- **Directions**: Wherever a picture appears, leave it out, and transcribe the rest of the records exactly.

[[ Record set open ]]

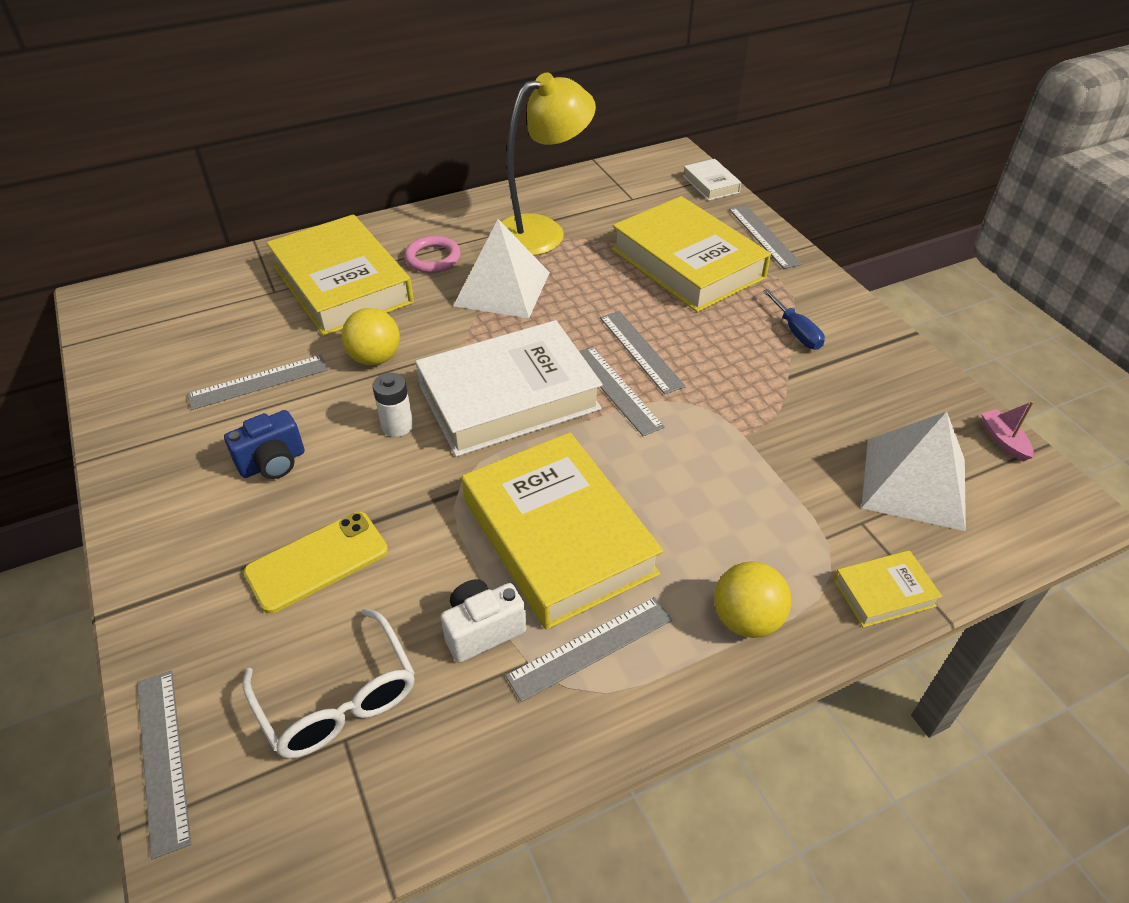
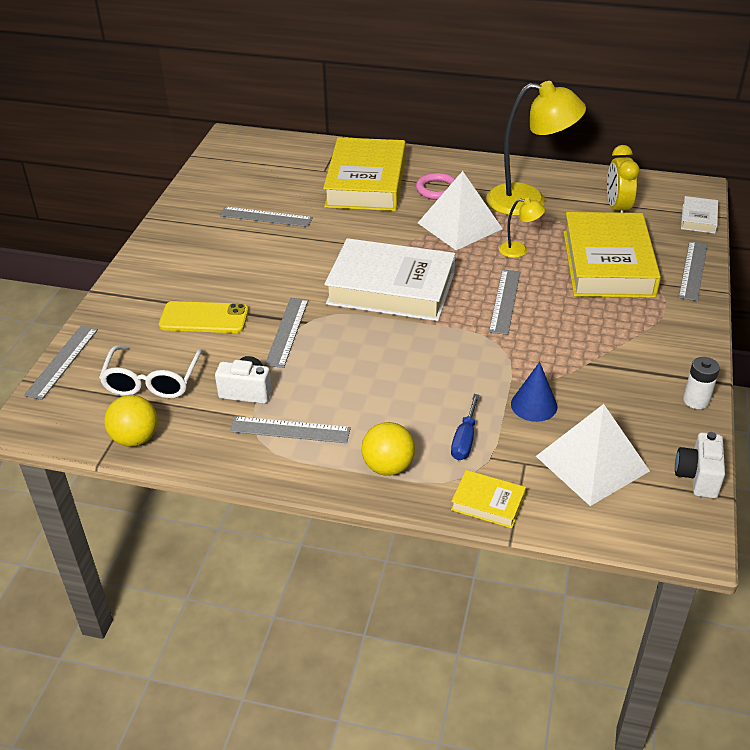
camera: 40 degrees right, 5 degrees down
(273, 463) = (231, 261): blue camera -> none
(375, 358) = (339, 232): yellow ball -> yellow ball (135, 438)
(397, 426) = (312, 273): white battery -> white battery (696, 400)
(558, 536) = (334, 371): yellow book -> none
(592, 288) = (519, 250): none -> yellow lamp
(616, 389) = (461, 315): grey ruler -> grey ruler (287, 332)
(632, 204) = (617, 209): none -> yellow clock
(796, 332) = (631, 340): blue screwdriver -> blue screwdriver (464, 440)
(796, 451) = (534, 405): none -> blue cone
(1003, 440) = (697, 477): pink boat -> white camera

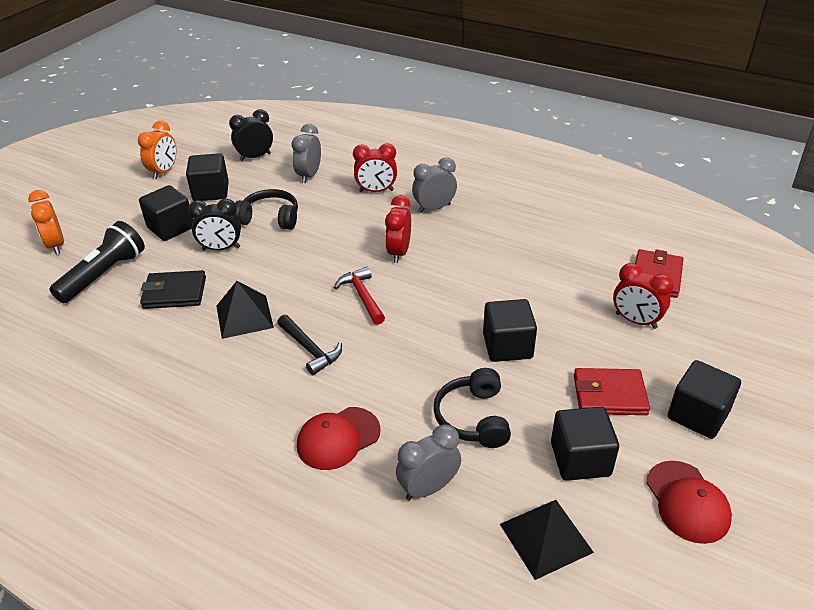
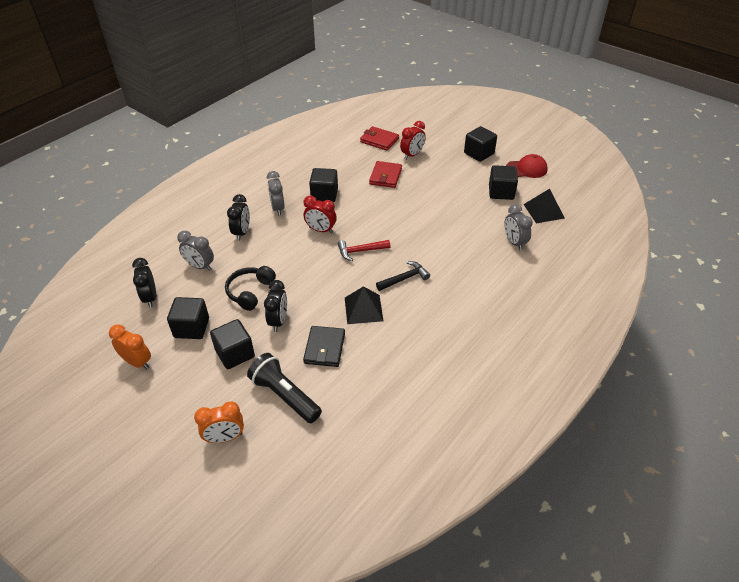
camera: 80 degrees left, 5 degrees up
(338, 438) = (478, 272): red cap -> none
(376, 191) = (242, 232): red clock -> black clock
(473, 418) = (471, 221): black headphones -> none
(507, 346) = (420, 200): black cube -> black cube (324, 195)
(609, 395) = (462, 175): red wallet -> red wallet (385, 176)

[[ Record set closed ]]

- **Task answer**:
camera: 40 degrees right, 5 degrees down
(273, 463) = (231, 261): blue camera -> none
(375, 358) = (339, 232): yellow ball -> yellow ball (135, 438)
(397, 426) = (312, 273): white battery -> white battery (696, 400)
(558, 536) = (334, 371): yellow book -> none
(592, 288) = (519, 250): none -> yellow lamp
(616, 389) = (461, 315): grey ruler -> grey ruler (287, 332)
(632, 204) = (617, 209): none -> yellow clock
(796, 332) = (631, 340): blue screwdriver -> blue screwdriver (464, 440)
(796, 451) = (534, 405): none -> blue cone
(1003, 440) = (697, 477): pink boat -> white camera

camera: 80 degrees left, 5 degrees up
(338, 438) = (478, 272): red cap -> none
(376, 191) = (242, 232): red clock -> black clock
(473, 418) = (471, 221): black headphones -> none
(507, 346) = (420, 200): black cube -> black cube (324, 195)
(609, 395) = (462, 175): red wallet -> red wallet (385, 176)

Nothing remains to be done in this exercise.